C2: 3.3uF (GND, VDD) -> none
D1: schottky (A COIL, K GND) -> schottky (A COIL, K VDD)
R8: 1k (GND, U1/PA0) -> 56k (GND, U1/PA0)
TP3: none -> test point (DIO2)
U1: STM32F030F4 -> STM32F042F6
****************************************
▶ _Description of the task_: Examine the listing and count its lines containing the word "none". State the count alone.

▶ _Response to the exercise_: 2